*Work to be completed*.
Count the lines below that contain the string "pillow", matching case exactly, and give only the number.

*Material shown*.
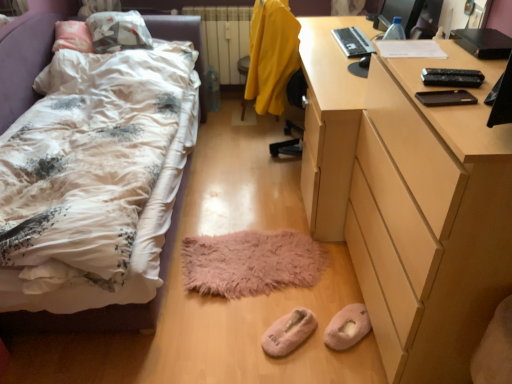
Question: Is black plastic laptop at upper right thinner than pink fluffy slippers at lower center, the 1th footwear from the left?

Choices:
 (A) no
 (B) yes

Answer: (B)

Question: From a real-world perspective, does black plastic laptop at upper right sit lower than pink fluffy slippers at lower center, the 1th footwear from the left?

Choices:
 (A) yes
 (B) no

Answer: (B)

Question: Is black plastic laptop at upper right to the right of pink fluffy slippers at lower center, the 1th footwear from the left, from the viewer's perspective?

Choices:
 (A) no
 (B) yes

Answer: (B)

Question: From the image's perspective, is black plastic laptop at upper right located beneath pink fluffy slippers at lower center, the 1th footwear from the left?

Choices:
 (A) yes
 (B) no

Answer: (B)

Question: Is black plastic laptop at upper right next to pink fluffy slippers at lower center, the 1th footwear from the left, and touching it?

Choices:
 (A) no
 (B) yes

Answer: (A)

Question: Is black plastic laptop at upper right further to camera compared to pink fluffy slippers at lower center, the 1th footwear from the left?

Choices:
 (A) yes
 (B) no

Answer: (A)

Question: Can you confirm if fluffy white bed at left is taller than fuzzy pink mat at center?

Choices:
 (A) yes
 (B) no

Answer: (A)

Question: Does fluffy white bed at left have a lesser height compared to fuzzy pink mat at center?

Choices:
 (A) yes
 (B) no

Answer: (B)

Question: Considering the relative sizes of fluffy white bed at left and fuzzy pink mat at center in the image provided, is fluffy white bed at left wider than fuzzy pink mat at center?

Choices:
 (A) no
 (B) yes

Answer: (B)

Question: Does fluffy white bed at left have a smaller size compared to fuzzy pink mat at center?

Choices:
 (A) no
 (B) yes

Answer: (A)

Question: Considering the relative sizes of fluffy white bed at left and fuzzy pink mat at center in the image provided, is fluffy white bed at left thinner than fuzzy pink mat at center?

Choices:
 (A) no
 (B) yes

Answer: (A)

Question: Can you confirm if fluffy white bed at left is bigger than fuzzy pink mat at center?

Choices:
 (A) no
 (B) yes

Answer: (B)

Question: Is light brown wooden desk at right facing towards yellow fabric swivel chair at center?

Choices:
 (A) yes
 (B) no

Answer: (B)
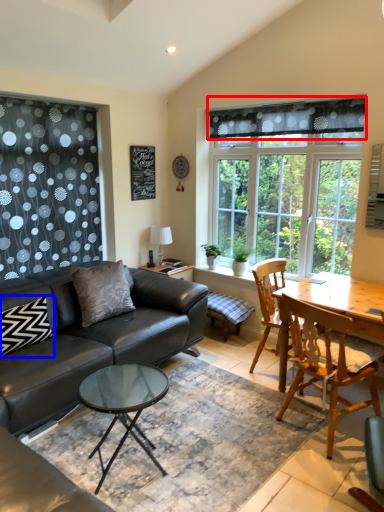
Question: Which point is closer to the camera, curtain (highlighted by a red box) or pillow (highlighted by a blue box)?

Choices:
 (A) curtain
 (B) pillow

Answer: (B)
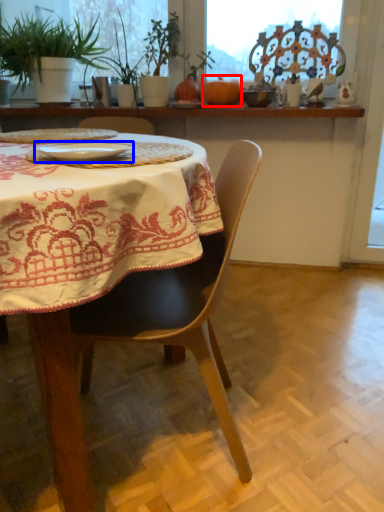
Question: Among these objects, which one is nearest to the camera, pumpkin (highlighted by a red box) or tableware (highlighted by a blue box)?

Choices:
 (A) pumpkin
 (B) tableware

Answer: (B)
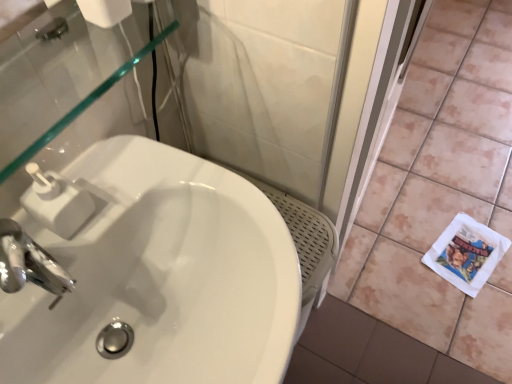
Where is `free space above white paper at lower right (from a real-world perspective)`? free space above white paper at lower right (from a real-world perspective) is located at coordinates (472, 250).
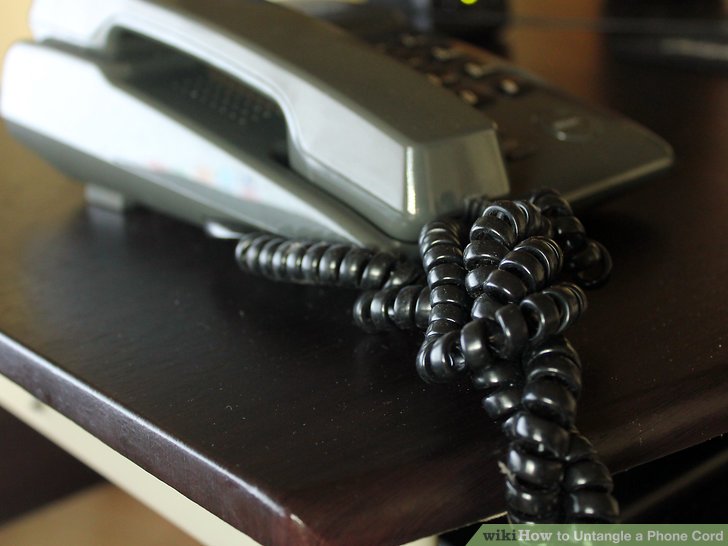
Locate an element on the screen. The height and width of the screenshot is (546, 728). keypad is located at coordinates (381, 48), (411, 48), (440, 47), (419, 55), (432, 74), (485, 68), (507, 78), (480, 94).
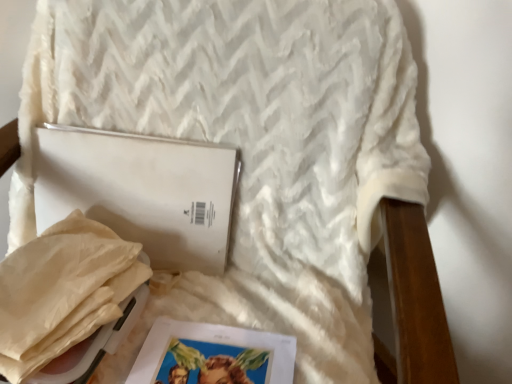
Question: Does beige paper bag at lower left contain white matte journal at center?

Choices:
 (A) yes
 (B) no

Answer: (B)

Question: From a real-world perspective, is beige paper bag at lower left located higher than white matte journal at center?

Choices:
 (A) no
 (B) yes

Answer: (A)

Question: Can you confirm if beige paper bag at lower left is shorter than white matte journal at center?

Choices:
 (A) no
 (B) yes

Answer: (B)

Question: Is beige paper bag at lower left thinner than white matte journal at center?

Choices:
 (A) no
 (B) yes

Answer: (A)

Question: Can you confirm if beige paper bag at lower left is bigger than white matte journal at center?

Choices:
 (A) yes
 (B) no

Answer: (B)

Question: From a real-world perspective, is matte paper magazine at lower center positioned above or below white matte journal at center?

Choices:
 (A) above
 (B) below

Answer: (B)

Question: Relative to white matte journal at center, is matte paper magazine at lower center in front or behind?

Choices:
 (A) front
 (B) behind

Answer: (A)

Question: Considering the positions of matte paper magazine at lower center and white matte journal at center in the image, is matte paper magazine at lower center bigger or smaller than white matte journal at center?

Choices:
 (A) big
 (B) small

Answer: (B)

Question: Is matte paper magazine at lower center taller or shorter than white matte journal at center?

Choices:
 (A) short
 (B) tall

Answer: (A)

Question: Would you say white matte journal at center is to the left or to the right of matte paper magazine at lower center in the picture?

Choices:
 (A) left
 (B) right

Answer: (A)

Question: From the image's perspective, is white matte journal at center positioned above or below matte paper magazine at lower center?

Choices:
 (A) above
 (B) below

Answer: (A)

Question: Is white matte journal at center in front of or behind matte paper magazine at lower center in the image?

Choices:
 (A) front
 (B) behind

Answer: (B)

Question: From a real-world perspective, relative to matte paper magazine at lower center, is white matte journal at center vertically above or below?

Choices:
 (A) above
 (B) below

Answer: (A)

Question: In the image, is beige paper bag at lower left on the left side or the right side of matte paper magazine at lower center?

Choices:
 (A) right
 (B) left

Answer: (B)

Question: Is beige paper bag at lower left inside the boundaries of matte paper magazine at lower center, or outside?

Choices:
 (A) outside
 (B) inside

Answer: (A)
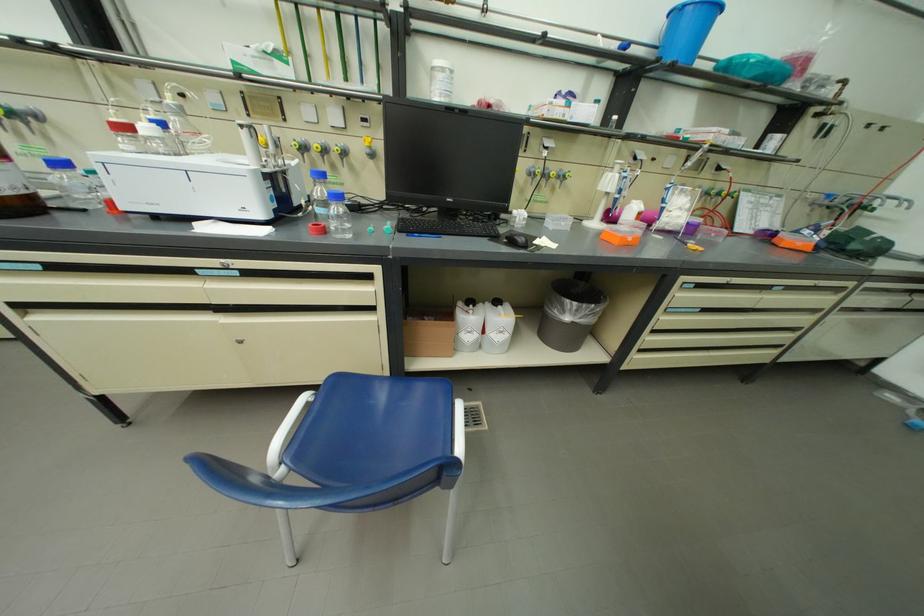
Locate an element on the screen. yellow valve knob is located at coordinates (318, 147).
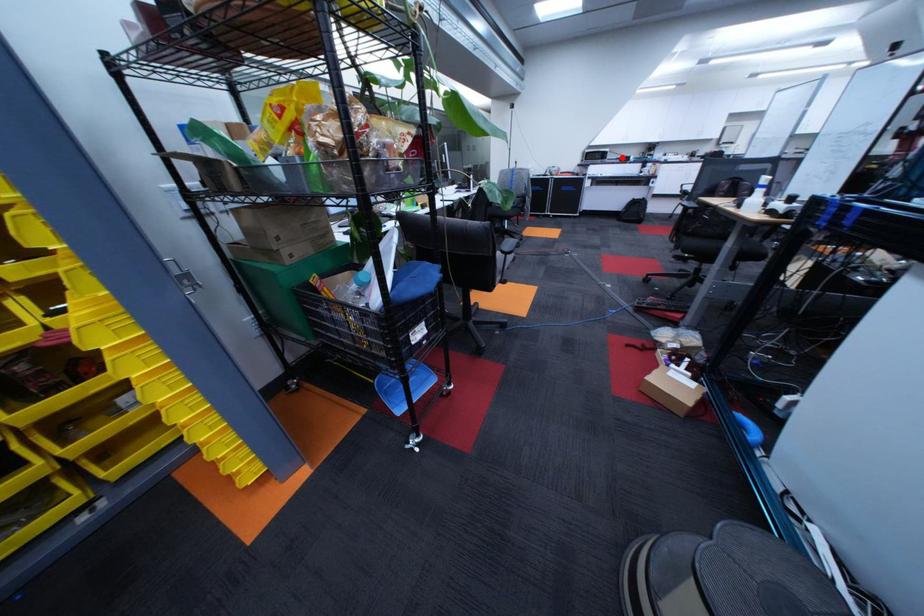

*Response to the exercise*.
2